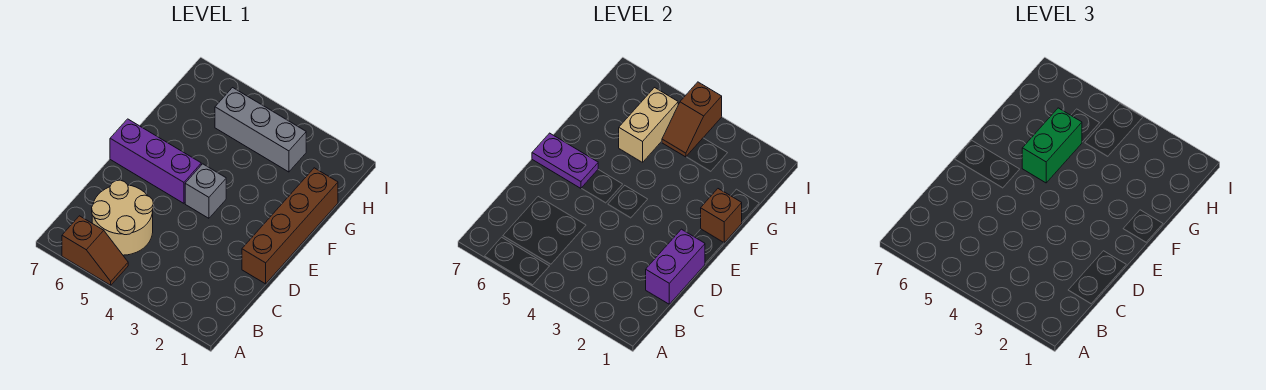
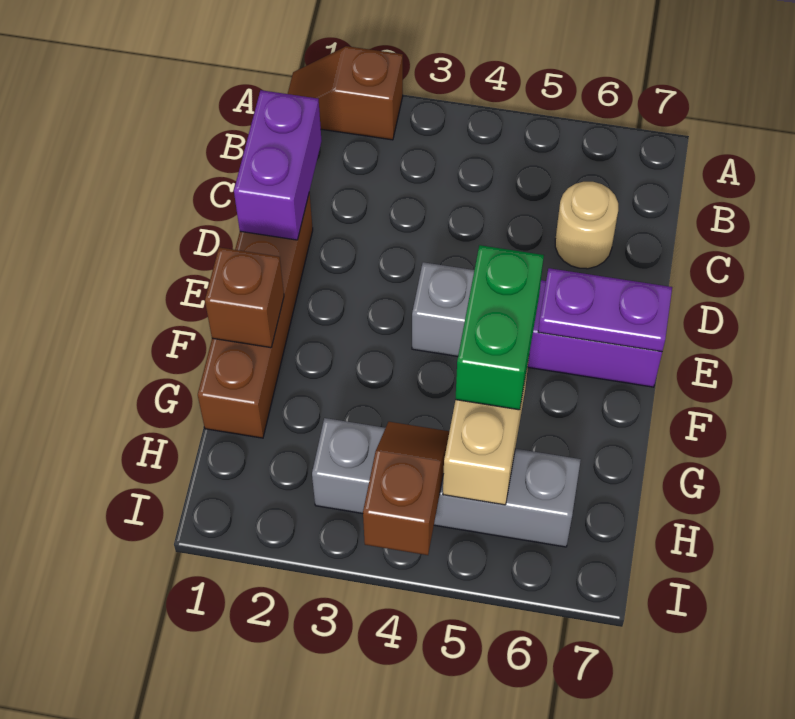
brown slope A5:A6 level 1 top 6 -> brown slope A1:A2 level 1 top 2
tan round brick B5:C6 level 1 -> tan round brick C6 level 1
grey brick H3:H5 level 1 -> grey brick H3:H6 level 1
==
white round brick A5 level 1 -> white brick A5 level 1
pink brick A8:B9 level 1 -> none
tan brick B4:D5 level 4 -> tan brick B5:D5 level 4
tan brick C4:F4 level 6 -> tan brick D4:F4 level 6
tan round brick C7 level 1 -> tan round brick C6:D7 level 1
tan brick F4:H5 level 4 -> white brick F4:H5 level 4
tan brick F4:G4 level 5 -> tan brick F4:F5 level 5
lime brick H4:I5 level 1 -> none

WORK TASK: Go to the line in the material above that contains "tan brick C4:F4" and copy exactly from there through the line that contains "lime brick H4:I5 level 1 -> none", stopping after it.

EXERCISE ANSWER:
tan brick C4:F4 level 6 -> tan brick D4:F4 level 6
tan round brick C7 level 1 -> tan round brick C6:D7 level 1
tan brick F4:H5 level 4 -> white brick F4:H5 level 4
tan brick F4:G4 level 5 -> tan brick F4:F5 level 5
lime brick H4:I5 level 1 -> none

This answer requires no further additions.